- Problem -
Repeat the listing in full. Nothing may be added or left out.

[Records from a collection]
________________________
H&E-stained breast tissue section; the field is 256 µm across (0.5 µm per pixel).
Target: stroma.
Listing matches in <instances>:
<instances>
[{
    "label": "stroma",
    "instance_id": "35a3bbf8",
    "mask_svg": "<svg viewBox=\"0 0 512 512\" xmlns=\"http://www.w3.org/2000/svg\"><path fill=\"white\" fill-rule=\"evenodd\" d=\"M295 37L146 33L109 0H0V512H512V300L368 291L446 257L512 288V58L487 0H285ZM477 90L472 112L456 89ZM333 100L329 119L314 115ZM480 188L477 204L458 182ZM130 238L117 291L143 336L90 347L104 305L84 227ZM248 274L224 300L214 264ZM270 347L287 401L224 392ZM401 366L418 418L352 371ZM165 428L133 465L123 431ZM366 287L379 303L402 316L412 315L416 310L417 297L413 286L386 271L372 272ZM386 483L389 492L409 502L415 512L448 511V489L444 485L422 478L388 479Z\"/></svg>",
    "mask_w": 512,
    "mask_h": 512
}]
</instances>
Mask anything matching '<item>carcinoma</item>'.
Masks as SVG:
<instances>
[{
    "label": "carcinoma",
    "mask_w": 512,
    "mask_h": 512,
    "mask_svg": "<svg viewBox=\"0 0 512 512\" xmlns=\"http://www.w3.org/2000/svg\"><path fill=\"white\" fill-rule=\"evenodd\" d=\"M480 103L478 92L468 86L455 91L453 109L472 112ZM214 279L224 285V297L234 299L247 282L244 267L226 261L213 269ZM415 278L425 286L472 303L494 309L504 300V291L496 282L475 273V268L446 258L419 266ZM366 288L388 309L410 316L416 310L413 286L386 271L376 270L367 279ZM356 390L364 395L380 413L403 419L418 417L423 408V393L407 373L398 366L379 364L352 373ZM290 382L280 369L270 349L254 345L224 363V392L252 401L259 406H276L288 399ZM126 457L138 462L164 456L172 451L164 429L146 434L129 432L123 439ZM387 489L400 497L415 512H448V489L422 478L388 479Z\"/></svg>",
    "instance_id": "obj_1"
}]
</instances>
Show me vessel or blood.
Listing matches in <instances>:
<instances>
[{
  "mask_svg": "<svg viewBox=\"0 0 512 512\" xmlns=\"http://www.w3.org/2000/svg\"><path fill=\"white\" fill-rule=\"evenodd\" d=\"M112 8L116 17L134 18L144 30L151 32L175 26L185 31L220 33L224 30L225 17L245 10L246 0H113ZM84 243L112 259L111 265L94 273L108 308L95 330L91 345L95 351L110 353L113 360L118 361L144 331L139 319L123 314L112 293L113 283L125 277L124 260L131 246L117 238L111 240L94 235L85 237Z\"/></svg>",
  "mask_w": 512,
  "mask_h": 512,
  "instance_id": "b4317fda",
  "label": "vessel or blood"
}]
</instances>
________________________
- Result -
H&E-stained breast tissue section; the field is 256 µm across (0.5 µm per pixel).
Target: stroma.
Listing matches in <instances>:
<instances>
[{
    "label": "stroma",
    "instance_id": "35a3bbf8",
    "mask_svg": "<svg viewBox=\"0 0 512 512\" xmlns=\"http://www.w3.org/2000/svg\"><path fill=\"white\" fill-rule=\"evenodd\" d=\"M295 37L146 33L109 0H0V512H512V300L368 291L446 257L512 288V58L487 0H285ZM477 90L472 112L456 89ZM333 100L329 119L314 115ZM480 188L477 204L458 182ZM130 238L117 291L143 336L90 347L104 305L84 227ZM248 274L224 300L214 264ZM270 347L287 401L224 392ZM401 366L418 418L352 371ZM165 428L133 465L123 431ZM366 287L379 303L402 316L412 315L416 310L417 297L413 286L386 271L372 272ZM386 483L389 492L409 502L415 512L448 511V489L444 485L422 478L388 479Z\"/></svg>",
    "mask_w": 512,
    "mask_h": 512
}]
</instances>
Mask anything matching '<item>carcinoma</item>'.
Masks as SVG:
<instances>
[{
    "label": "carcinoma",
    "mask_w": 512,
    "mask_h": 512,
    "mask_svg": "<svg viewBox=\"0 0 512 512\" xmlns=\"http://www.w3.org/2000/svg\"><path fill=\"white\" fill-rule=\"evenodd\" d=\"M480 103L478 92L468 86L455 91L453 109L472 112ZM214 279L224 285V297L234 299L247 282L244 267L226 261L213 269ZM415 278L425 286L472 303L494 309L504 300V291L496 282L475 273V268L446 258L419 266ZM366 288L388 309L410 316L416 310L413 286L386 271L376 270L367 279ZM356 390L364 395L380 413L403 419L418 417L423 408V393L407 373L398 366L379 364L352 373ZM290 382L280 369L270 349L254 345L224 363V392L252 401L259 406H276L288 399ZM126 457L138 462L164 456L172 451L164 429L146 434L129 432L123 439ZM387 489L400 497L415 512H448V489L422 478L388 479Z\"/></svg>",
    "instance_id": "obj_1"
}]
</instances>
Show me vessel or blood.
Listing matches in <instances>:
<instances>
[{
  "mask_svg": "<svg viewBox=\"0 0 512 512\" xmlns=\"http://www.w3.org/2000/svg\"><path fill=\"white\" fill-rule=\"evenodd\" d=\"M112 8L116 17L134 18L144 30L151 32L175 26L185 31L220 33L224 30L225 17L245 10L246 0H113ZM84 243L112 259L111 265L94 273L108 308L95 330L91 345L95 351L110 353L113 360L118 361L144 331L139 319L123 314L112 293L113 283L125 277L124 260L131 246L117 238L111 240L94 235L85 237Z\"/></svg>",
  "mask_w": 512,
  "mask_h": 512,
  "instance_id": "b4317fda",
  "label": "vessel or blood"
}]
</instances>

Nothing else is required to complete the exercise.